[THE TASK]
Repeat exactly the lines from the first line of the records through the line containing "V3: AC 24V (GND, U2/in+)", and nothing more.

Change detection outputs

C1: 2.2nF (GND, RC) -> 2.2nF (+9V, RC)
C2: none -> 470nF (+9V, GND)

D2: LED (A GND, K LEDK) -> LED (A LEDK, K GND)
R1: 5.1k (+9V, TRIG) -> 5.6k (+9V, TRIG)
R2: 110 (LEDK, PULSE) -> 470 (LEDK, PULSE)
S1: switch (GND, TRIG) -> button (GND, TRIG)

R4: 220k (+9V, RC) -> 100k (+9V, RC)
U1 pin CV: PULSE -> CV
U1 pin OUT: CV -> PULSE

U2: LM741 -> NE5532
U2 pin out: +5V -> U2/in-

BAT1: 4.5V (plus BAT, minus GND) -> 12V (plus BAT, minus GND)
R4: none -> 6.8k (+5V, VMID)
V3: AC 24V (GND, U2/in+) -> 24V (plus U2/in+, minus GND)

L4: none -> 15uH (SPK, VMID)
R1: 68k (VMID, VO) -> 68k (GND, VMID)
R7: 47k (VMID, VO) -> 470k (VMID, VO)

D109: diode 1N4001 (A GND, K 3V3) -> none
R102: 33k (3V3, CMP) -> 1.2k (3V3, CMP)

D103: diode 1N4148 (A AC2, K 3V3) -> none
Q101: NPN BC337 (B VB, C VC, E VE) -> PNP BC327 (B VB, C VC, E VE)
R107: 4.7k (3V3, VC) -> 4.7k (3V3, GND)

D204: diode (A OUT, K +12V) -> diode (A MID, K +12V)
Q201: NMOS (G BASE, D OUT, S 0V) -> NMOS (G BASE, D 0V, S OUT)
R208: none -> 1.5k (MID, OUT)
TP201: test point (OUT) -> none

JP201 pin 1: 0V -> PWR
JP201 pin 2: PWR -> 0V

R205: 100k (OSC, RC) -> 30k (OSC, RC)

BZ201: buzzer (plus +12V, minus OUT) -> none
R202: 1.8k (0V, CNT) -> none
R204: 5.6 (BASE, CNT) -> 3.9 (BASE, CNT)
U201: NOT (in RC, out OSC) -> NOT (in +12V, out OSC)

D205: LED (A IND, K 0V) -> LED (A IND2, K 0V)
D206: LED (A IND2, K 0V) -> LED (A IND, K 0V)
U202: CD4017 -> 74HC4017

[WRITTEN SOLUTION]
C1: 2.2nF (GND, RC) -> 2.2nF (+9V, RC)
C2: none -> 470nF (+9V, GND)

D2: LED (A GND, K LEDK) -> LED (A LEDK, K GND)
R1: 5.1k (+9V, TRIG) -> 5.6k (+9V, TRIG)
R2: 110 (LEDK, PULSE) -> 470 (LEDK, PULSE)
S1: switch (GND, TRIG) -> button (GND, TRIG)

R4: 220k (+9V, RC) -> 100k (+9V, RC)
U1 pin CV: PULSE -> CV
U1 pin OUT: CV -> PULSE

U2: LM741 -> NE5532
U2 pin out: +5V -> U2/in-

BAT1: 4.5V (plus BAT, minus GND) -> 12V (plus BAT, minus GND)
R4: none -> 6.8k (+5V, VMID)
V3: AC 24V (GND, U2/in+) -> 24V (plus U2/in+, minus GND)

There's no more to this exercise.